▶ [Task item]: The output should be all lines of the entries below in which the word "none" occurs.

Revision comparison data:
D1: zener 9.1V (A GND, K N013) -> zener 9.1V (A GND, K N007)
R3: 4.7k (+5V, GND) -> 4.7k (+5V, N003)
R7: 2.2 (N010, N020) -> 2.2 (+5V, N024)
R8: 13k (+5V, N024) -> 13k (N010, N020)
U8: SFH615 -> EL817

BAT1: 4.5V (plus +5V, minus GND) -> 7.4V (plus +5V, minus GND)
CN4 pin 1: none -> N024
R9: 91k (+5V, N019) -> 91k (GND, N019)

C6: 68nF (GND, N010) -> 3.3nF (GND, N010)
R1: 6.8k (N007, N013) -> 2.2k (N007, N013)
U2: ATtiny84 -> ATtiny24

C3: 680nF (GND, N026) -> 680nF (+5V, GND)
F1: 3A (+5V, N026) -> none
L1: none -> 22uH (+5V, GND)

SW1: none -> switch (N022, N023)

▶ [Written response]:
CN4 pin 1: none -> N024
F1: 3A (+5V, N026) -> none
L1: none -> 22uH (+5V, GND)
SW1: none -> switch (N022, N023)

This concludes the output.